[TASK INSTRUCTIONS]:
Every line below should be copied exactly; drop the pictures.

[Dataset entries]
____

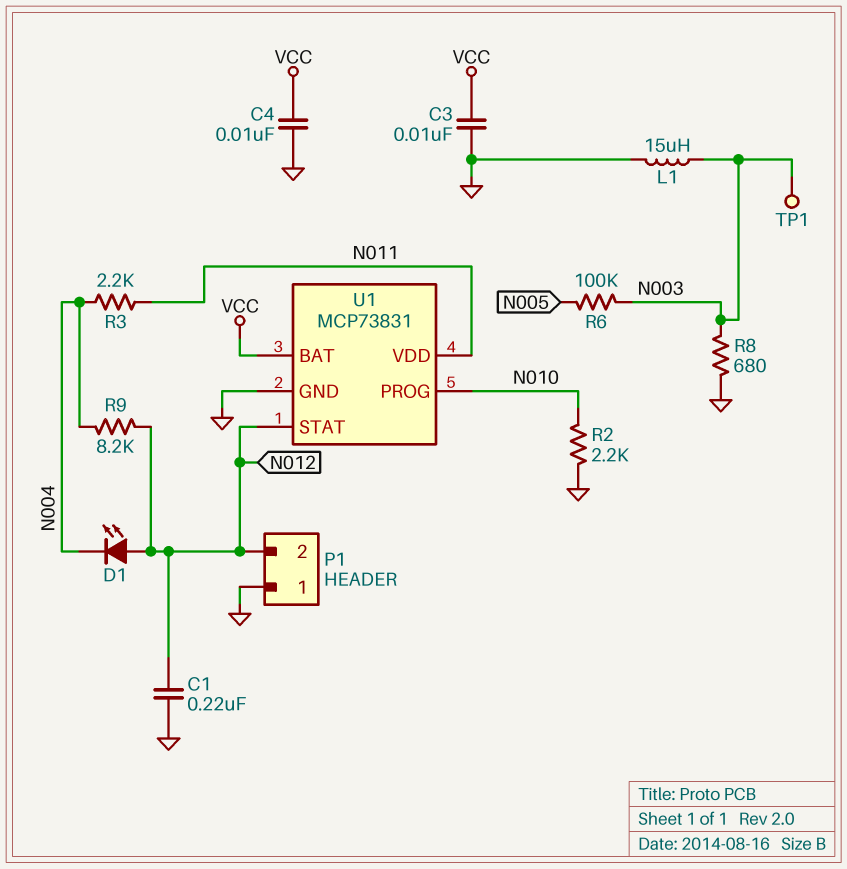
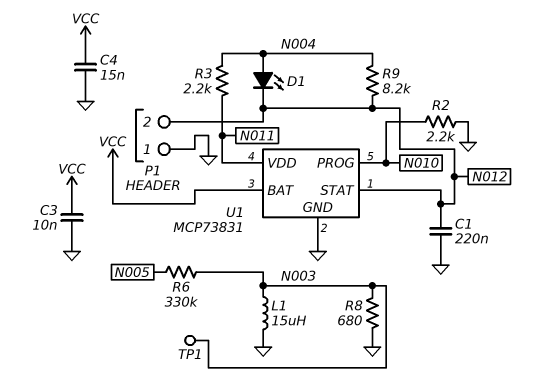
C4: 10nF (GND, VCC) -> 15nF (GND, VCC)
D1: LED (A N012, K N004) -> LED (A N004, K N012)
R6: 100k (N003, N005) -> 330k (N003, N005)

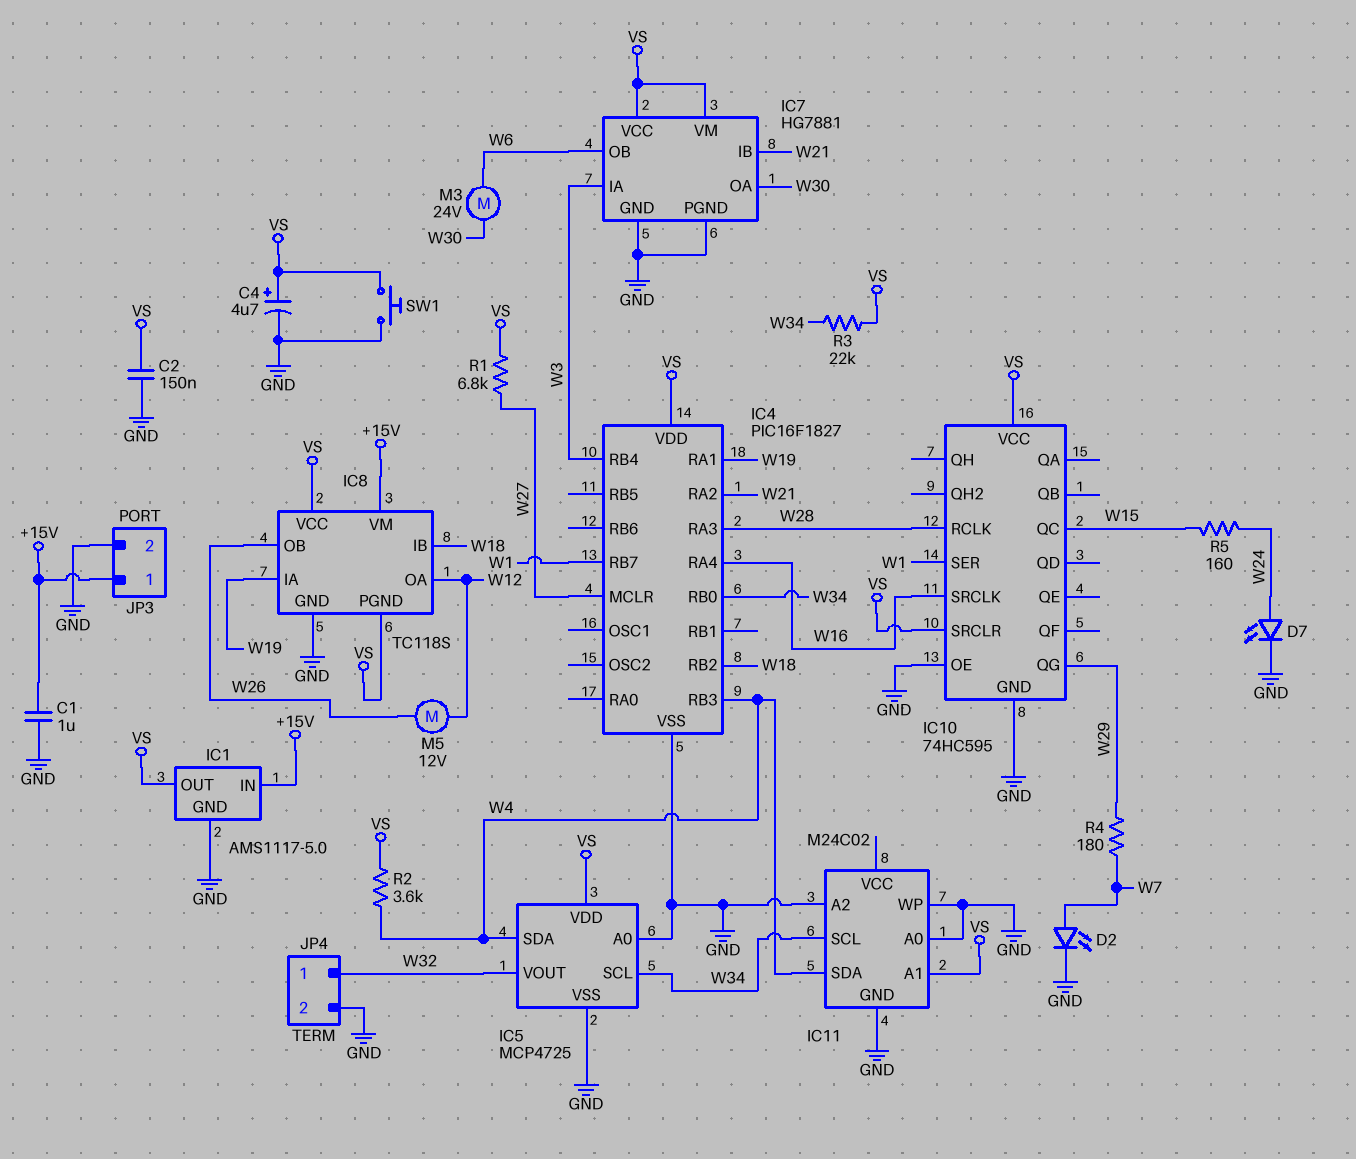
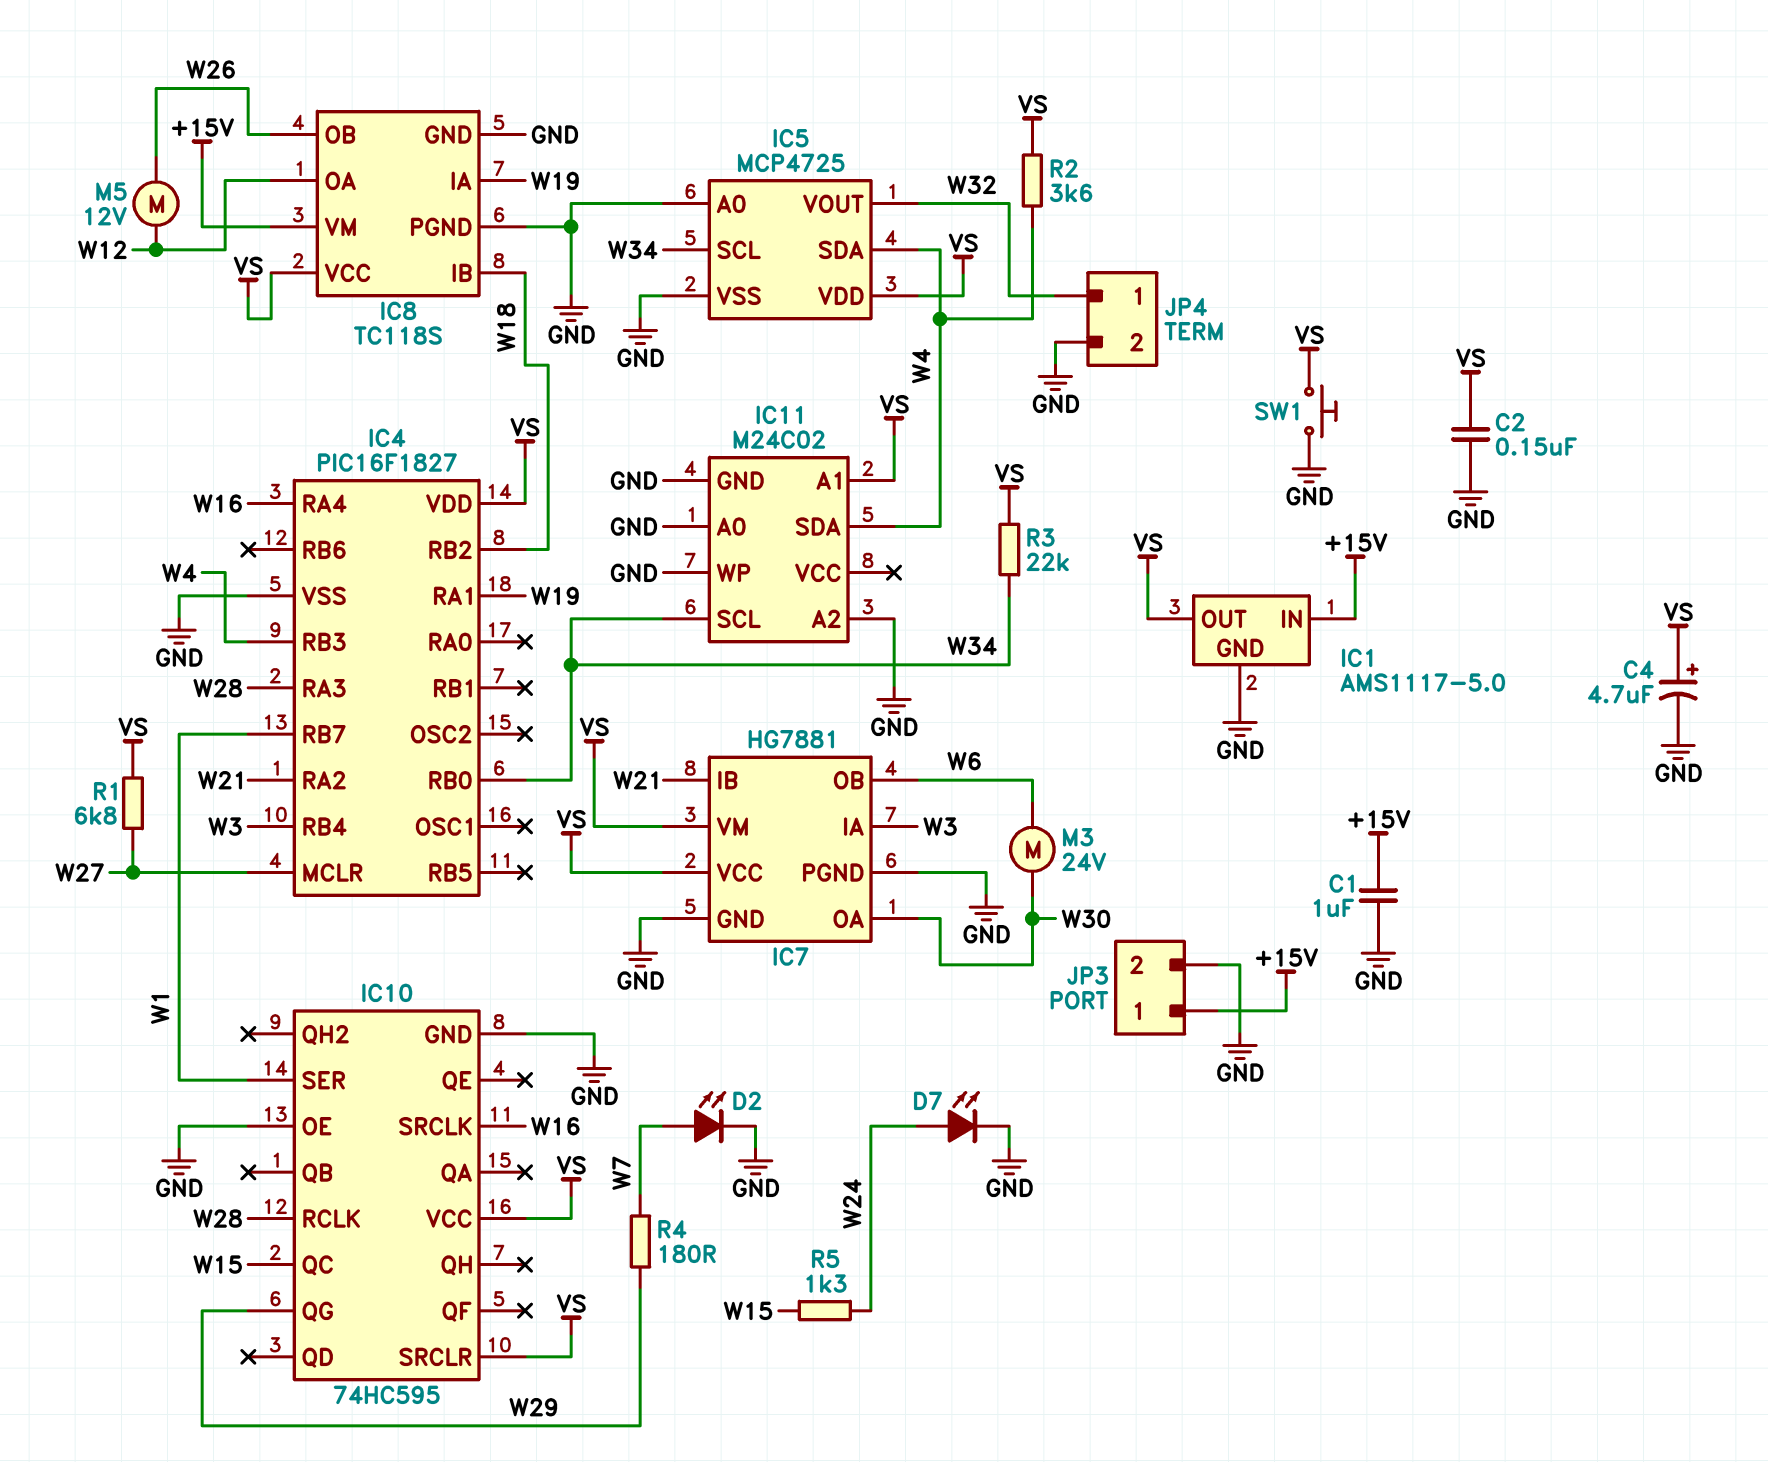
IC8 pin PGND: VS -> GND
R5: 160 (W15, W24) -> 1.3k (W15, W24)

____

[SOLUTION BELOW]:
C4: 10nF (GND, VCC) -> 15nF (GND, VCC)
D1: LED (A N012, K N004) -> LED (A N004, K N012)
R6: 100k (N003, N005) -> 330k (N003, N005)

IC8 pin PGND: VS -> GND
R5: 160 (W15, W24) -> 1.3k (W15, W24)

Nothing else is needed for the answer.